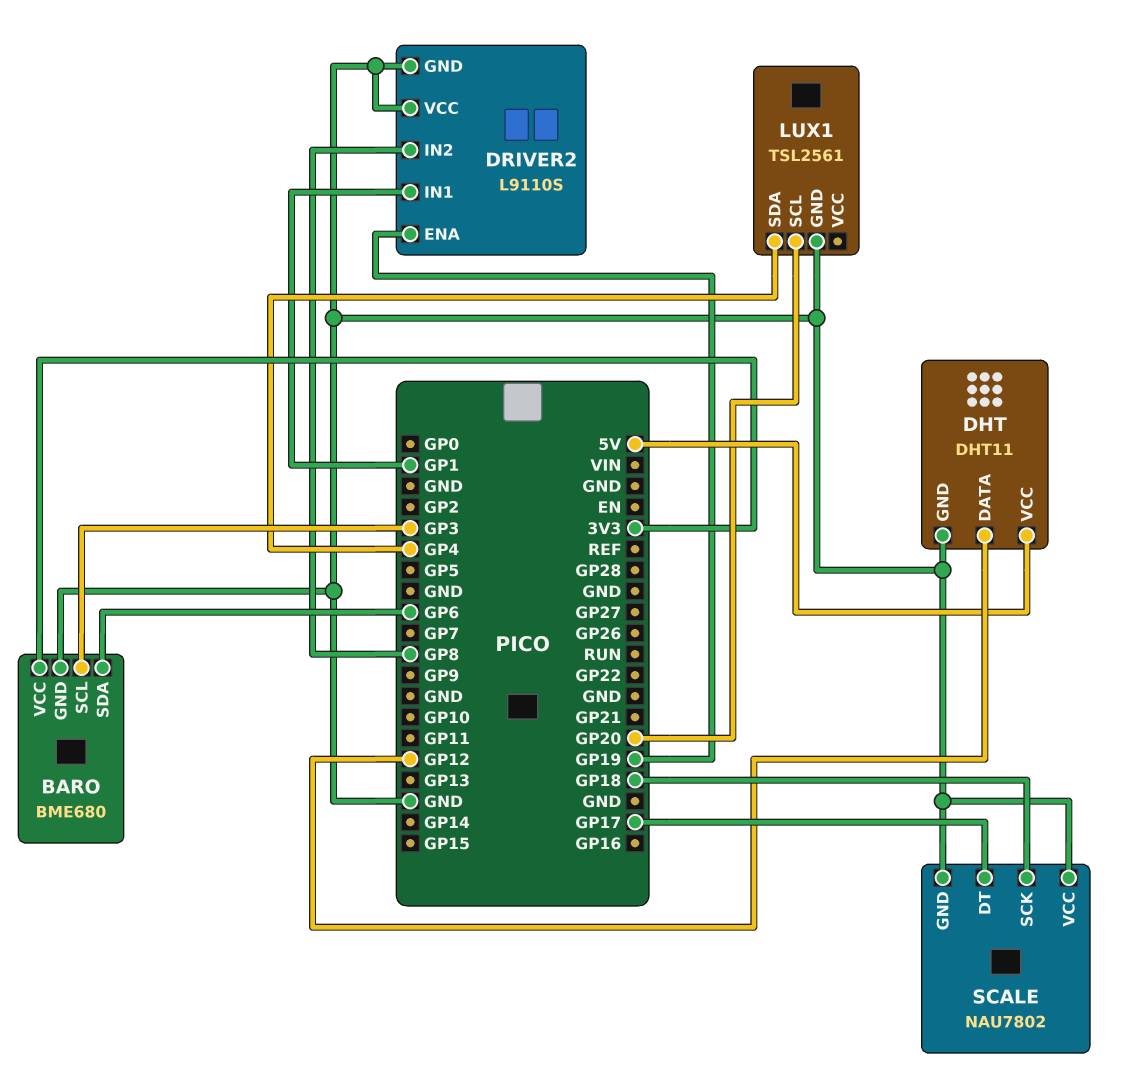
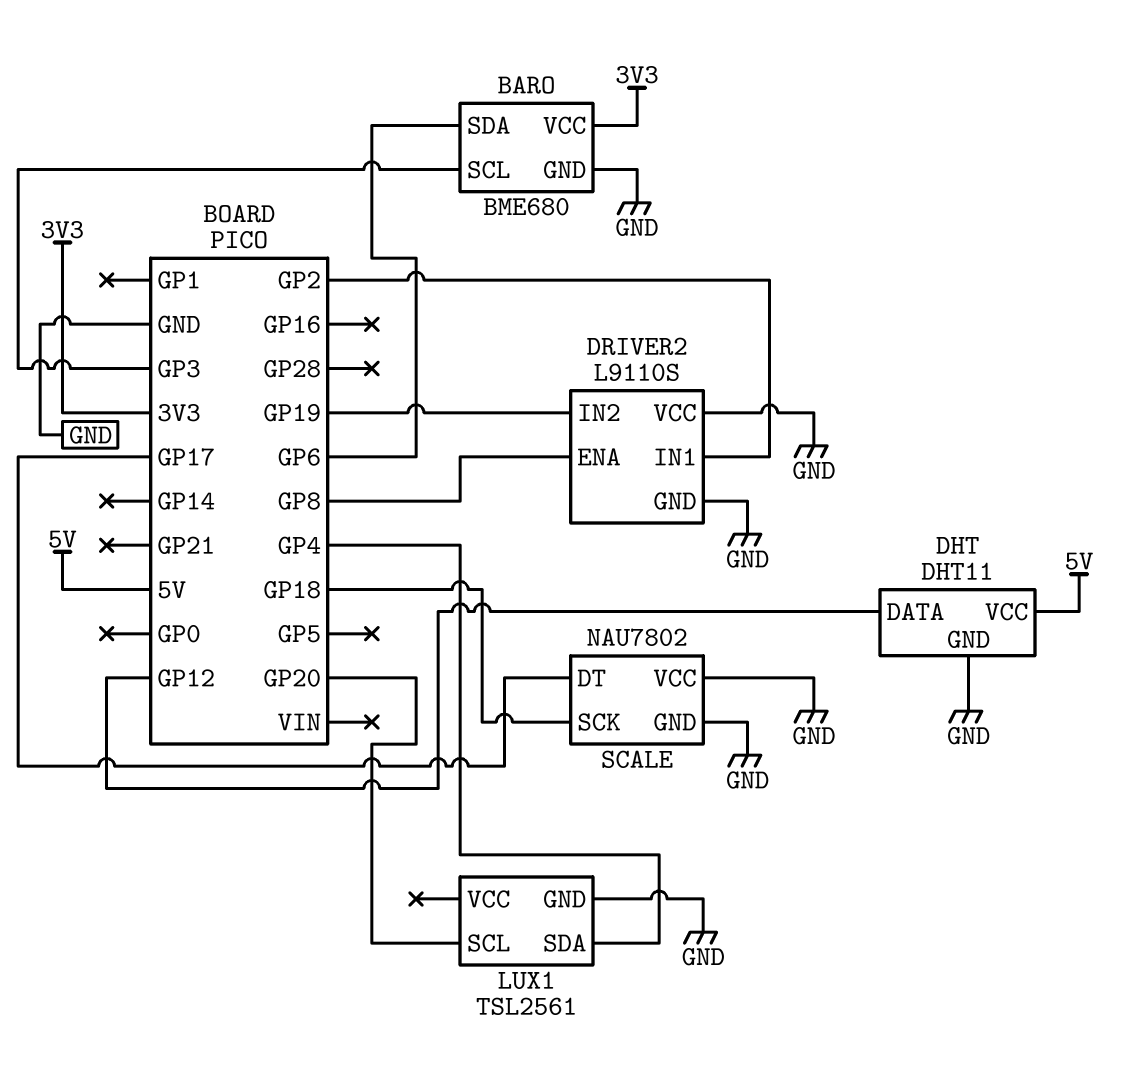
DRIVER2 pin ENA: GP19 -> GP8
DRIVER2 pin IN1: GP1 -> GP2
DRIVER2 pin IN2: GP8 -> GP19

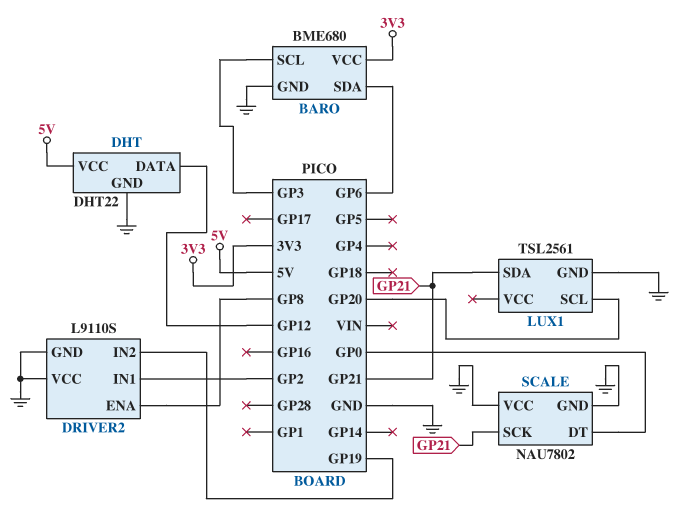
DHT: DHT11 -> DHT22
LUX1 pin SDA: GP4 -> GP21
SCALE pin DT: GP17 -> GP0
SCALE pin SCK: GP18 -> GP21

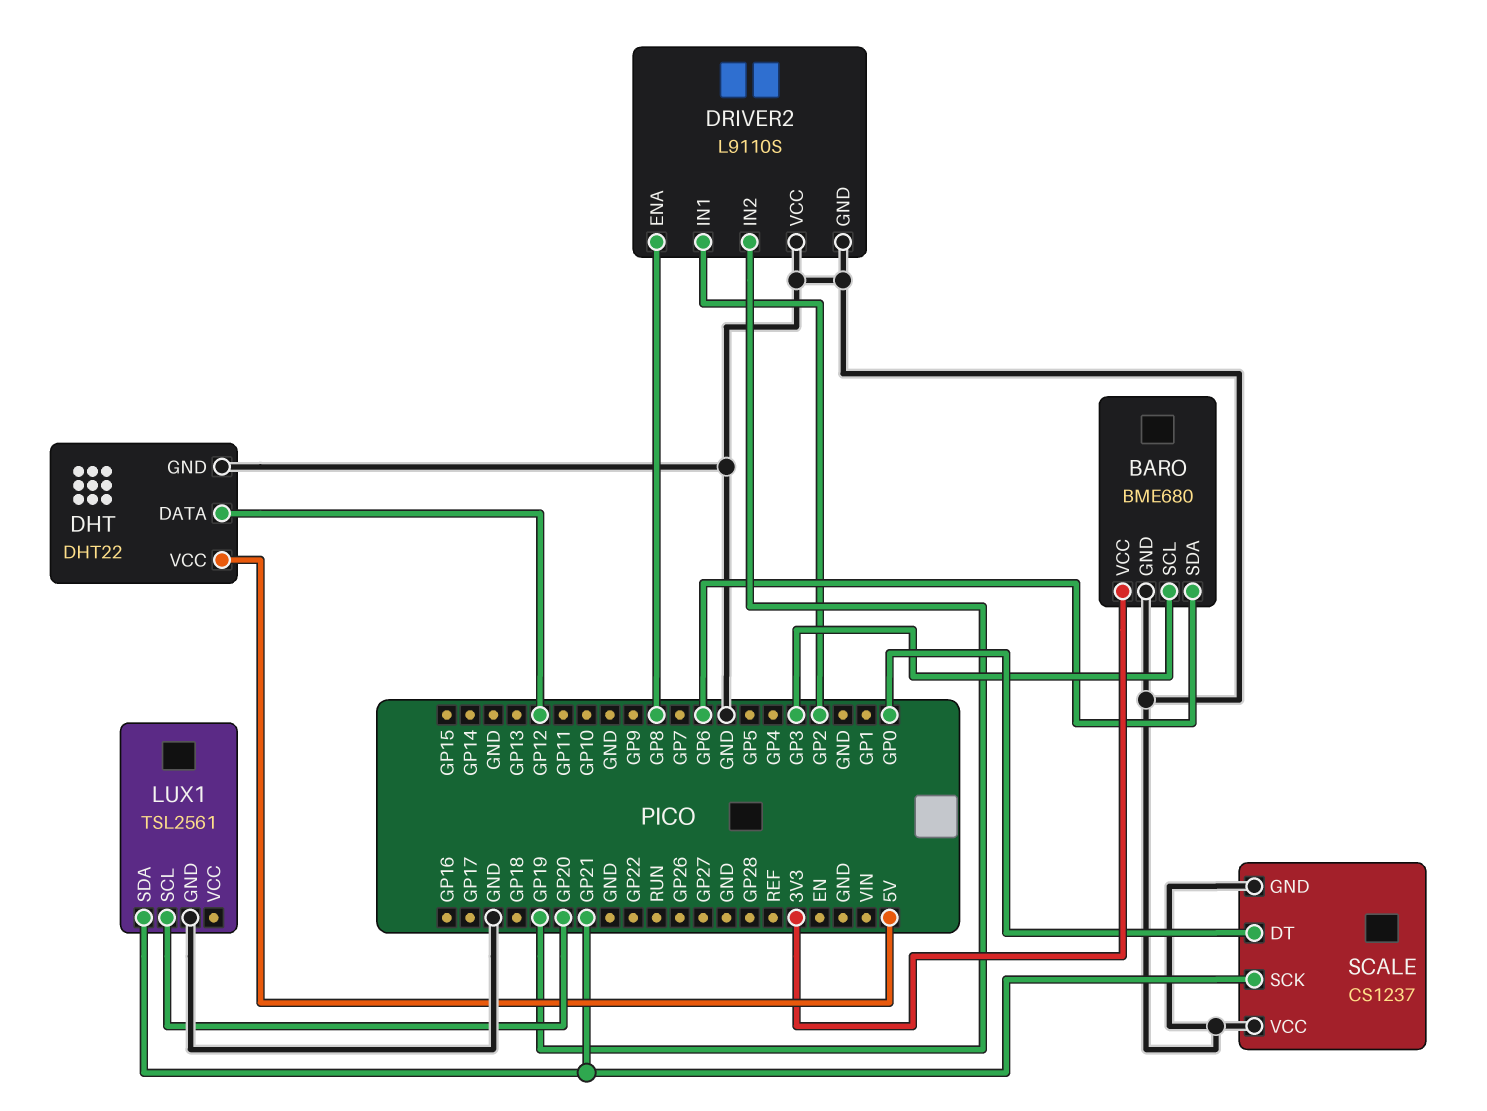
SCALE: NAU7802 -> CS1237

★ ★ ★

What you are asked to do:
If a line above includes the string "SCALE", pick it out.

Exercise output:
SCALE pin DT: GP17 -> GP0
SCALE pin SCK: GP18 -> GP21
SCALE: NAU7802 -> CS1237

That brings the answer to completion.